### EXERCISE INSTRUCTIONS
Rewrite everything from the line containing "nestled (278, 987)" down to the end of the records, keeping each line's word, and shift every number in the coordinates that answer them by -77.

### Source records

>>>>

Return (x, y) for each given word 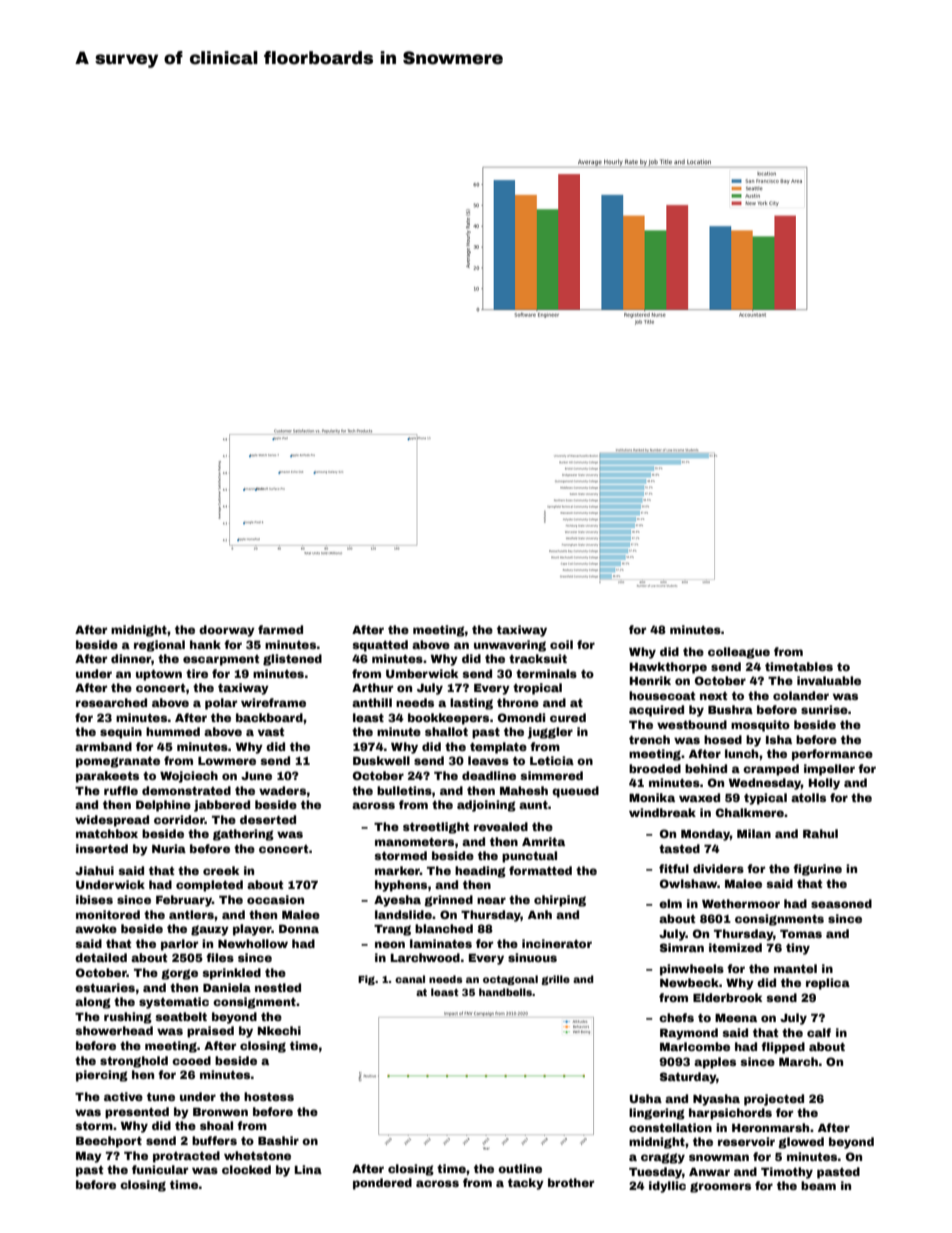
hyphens (401, 886)
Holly (824, 784)
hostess (269, 1096)
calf (819, 1032)
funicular (160, 1169)
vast (271, 732)
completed (209, 886)
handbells (505, 992)
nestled (278, 987)
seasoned (841, 903)
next (713, 696)
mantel (795, 968)
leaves (488, 760)
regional (159, 646)
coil (561, 644)
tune (161, 1097)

<<<<

### OUTPUT OF THE EXERCISE
nestled (201, 910)
seasoned (764, 826)
next (636, 619)
mantel (718, 891)
leaves (411, 683)
regional (82, 569)
coil (484, 567)
tune (84, 1020)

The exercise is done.